• [Goal of the exercise]: Your reply should be made up of every line in the records below that holds the string "purple".

• [Data to process]:
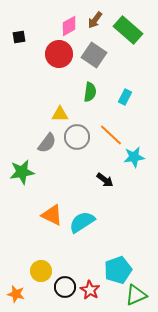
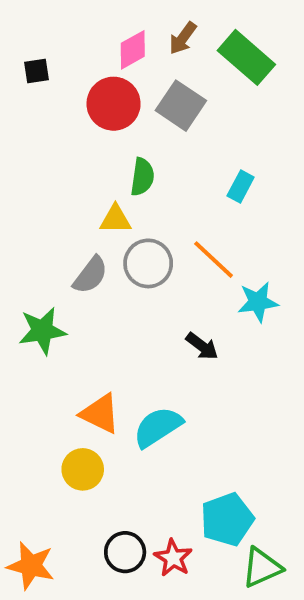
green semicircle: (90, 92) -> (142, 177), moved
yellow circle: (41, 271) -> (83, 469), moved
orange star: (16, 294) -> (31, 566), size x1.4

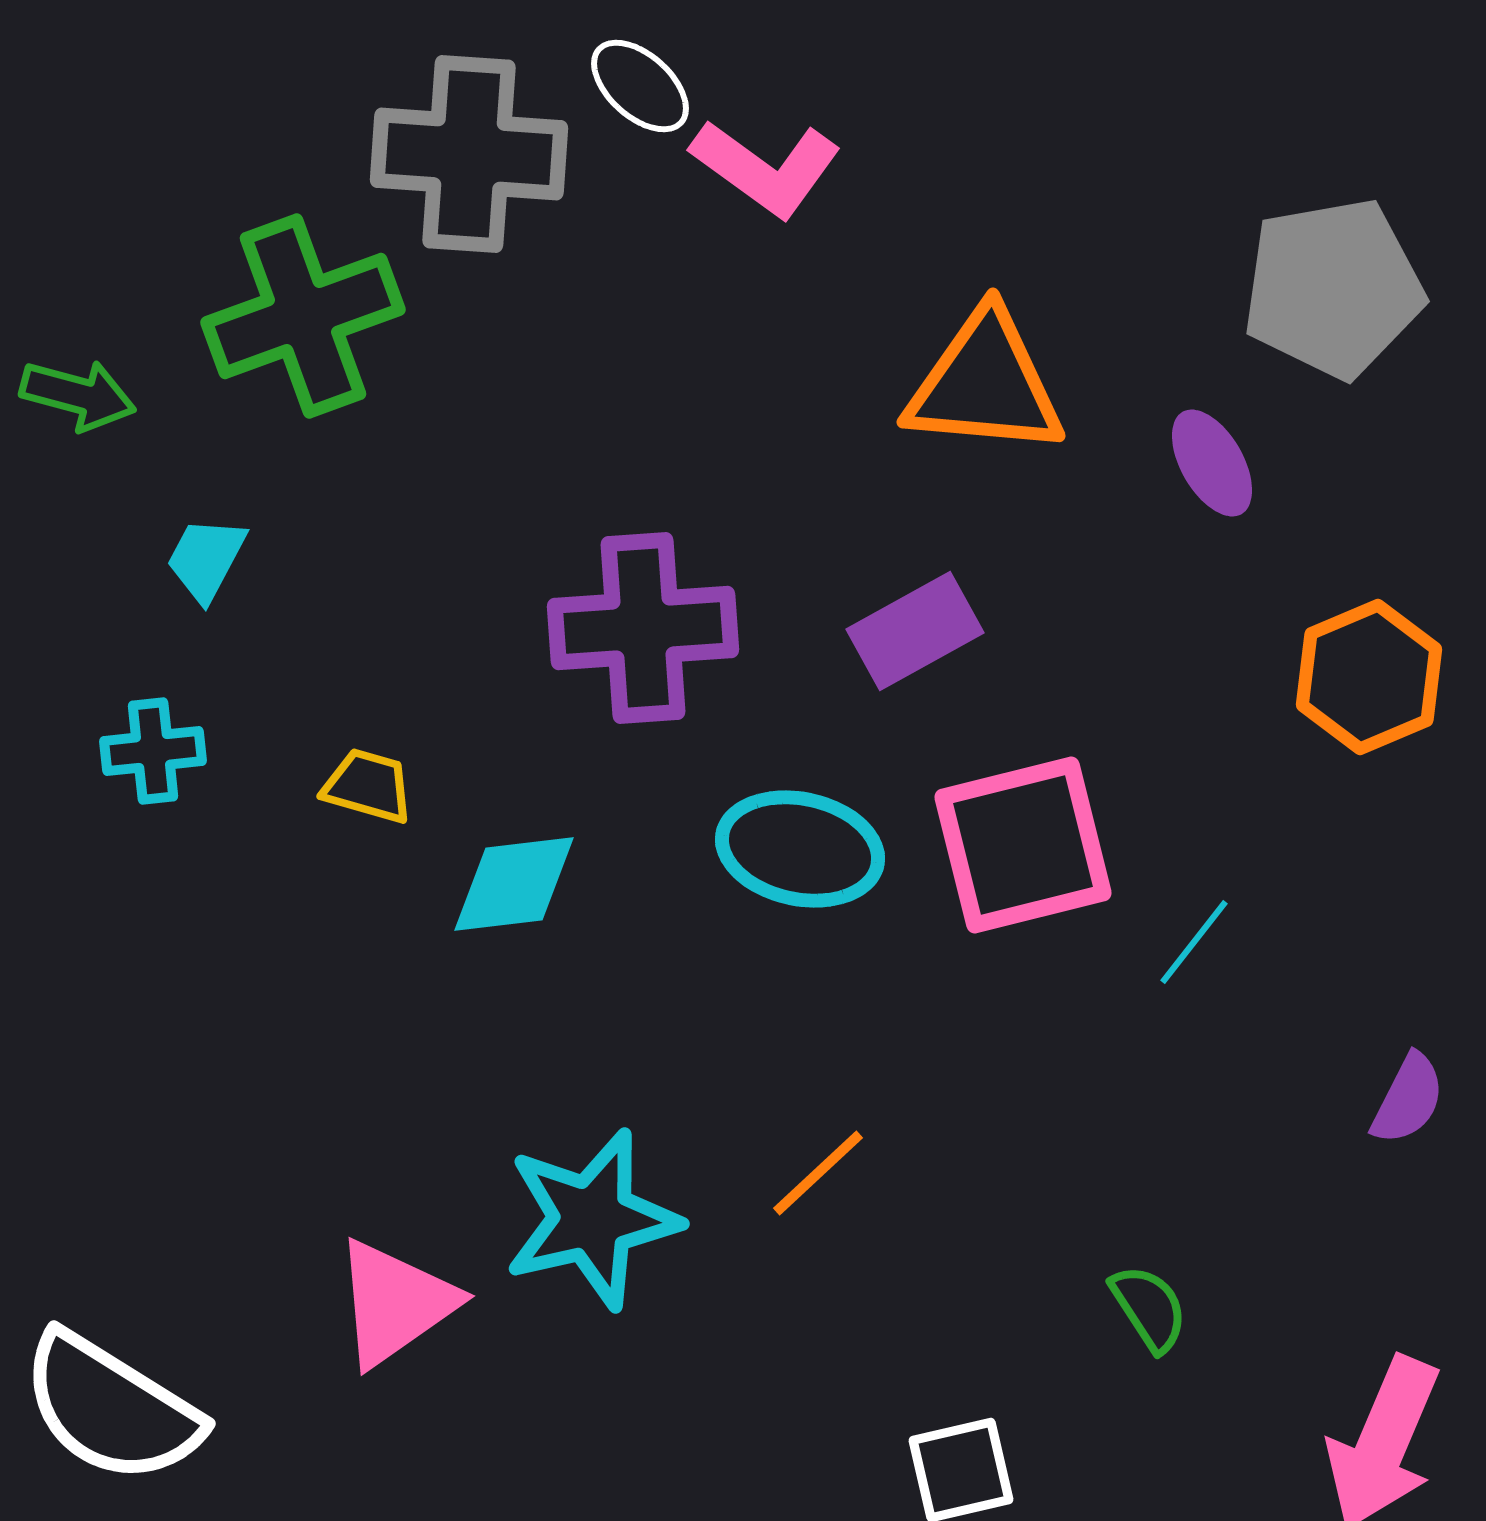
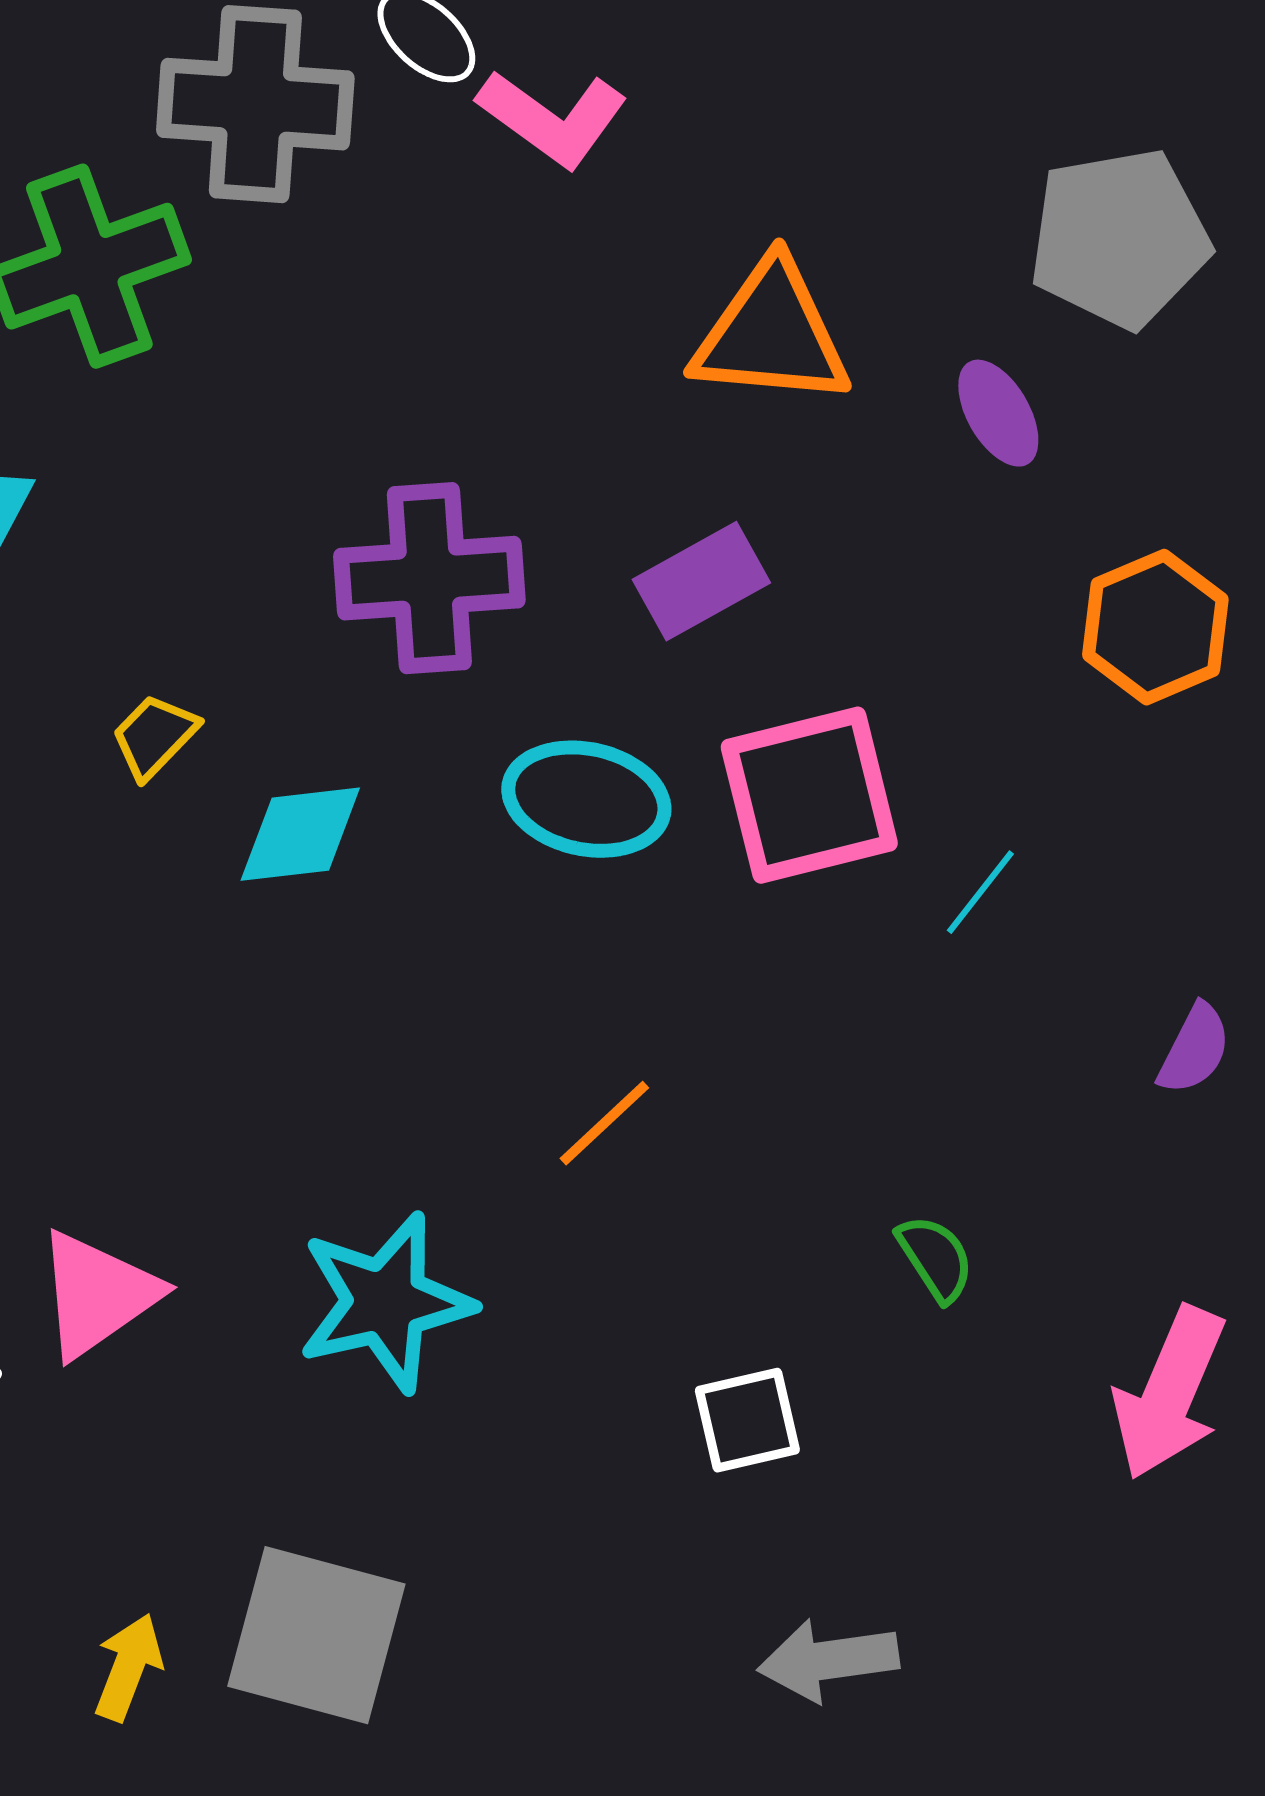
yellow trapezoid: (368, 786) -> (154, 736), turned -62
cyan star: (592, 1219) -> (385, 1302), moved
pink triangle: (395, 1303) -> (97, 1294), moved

==

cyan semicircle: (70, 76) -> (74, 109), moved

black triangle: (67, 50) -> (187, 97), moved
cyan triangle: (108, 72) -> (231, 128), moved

---

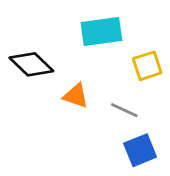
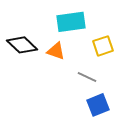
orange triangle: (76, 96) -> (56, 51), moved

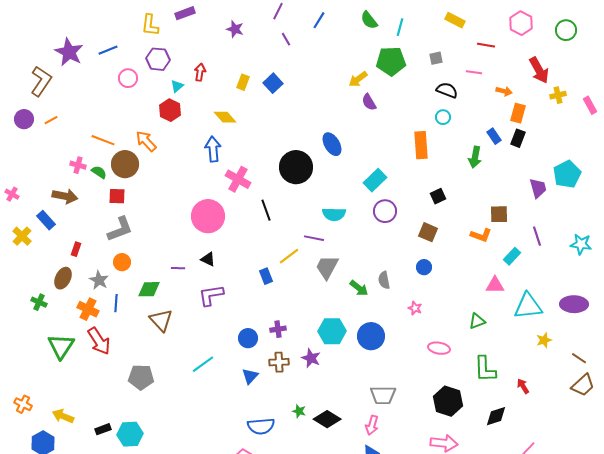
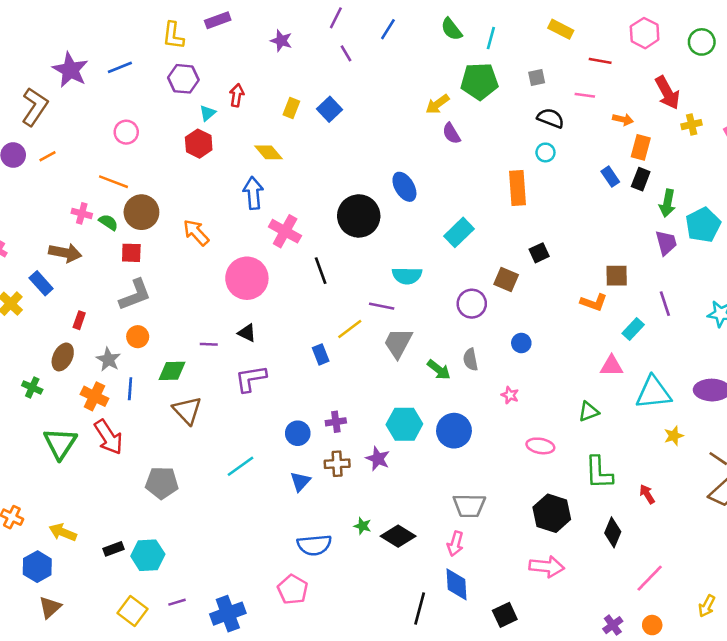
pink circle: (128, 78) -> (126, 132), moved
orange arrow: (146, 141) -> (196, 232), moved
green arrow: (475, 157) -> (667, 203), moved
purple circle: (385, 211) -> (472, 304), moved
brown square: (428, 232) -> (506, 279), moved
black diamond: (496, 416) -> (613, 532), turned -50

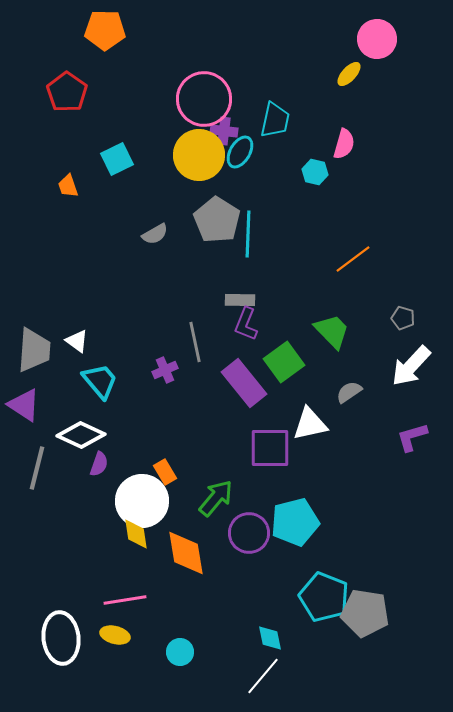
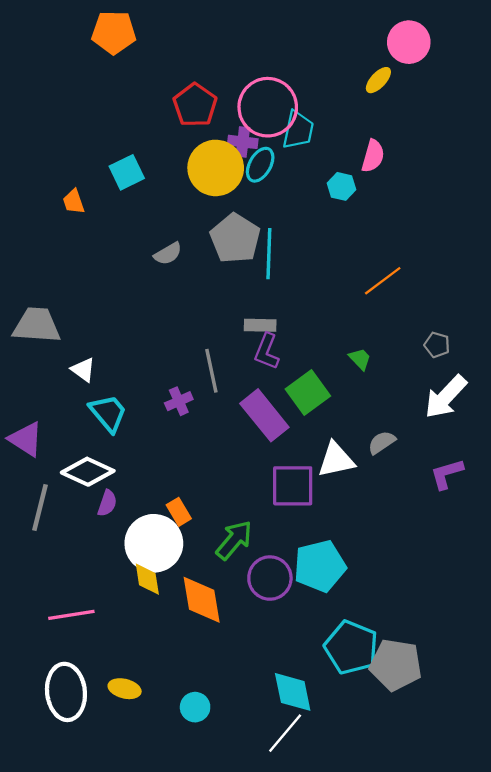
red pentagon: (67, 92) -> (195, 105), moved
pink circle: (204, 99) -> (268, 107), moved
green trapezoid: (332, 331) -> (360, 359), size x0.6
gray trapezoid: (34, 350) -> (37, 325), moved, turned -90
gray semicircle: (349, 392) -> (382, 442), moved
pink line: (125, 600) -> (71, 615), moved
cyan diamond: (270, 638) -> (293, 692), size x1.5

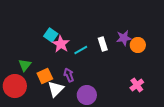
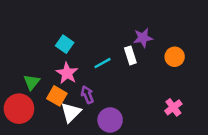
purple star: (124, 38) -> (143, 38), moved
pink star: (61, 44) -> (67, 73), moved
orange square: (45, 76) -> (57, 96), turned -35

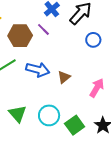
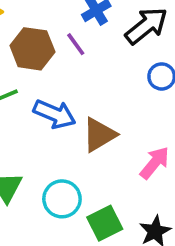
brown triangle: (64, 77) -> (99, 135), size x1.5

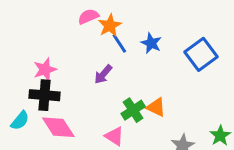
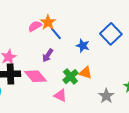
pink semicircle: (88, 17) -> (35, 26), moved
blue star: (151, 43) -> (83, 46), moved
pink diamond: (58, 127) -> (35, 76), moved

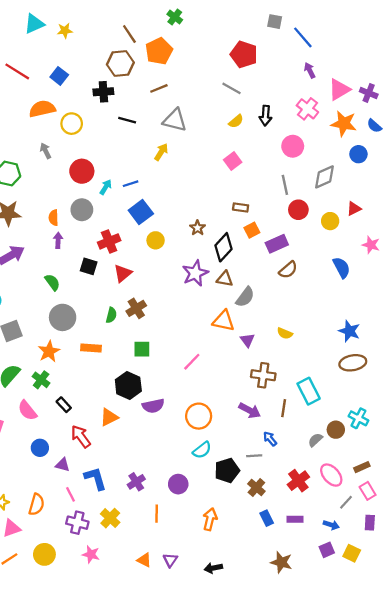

• [Task output]:
purple circle: (385, 211) -> (472, 304), moved
purple star: (124, 38) -> (143, 38), moved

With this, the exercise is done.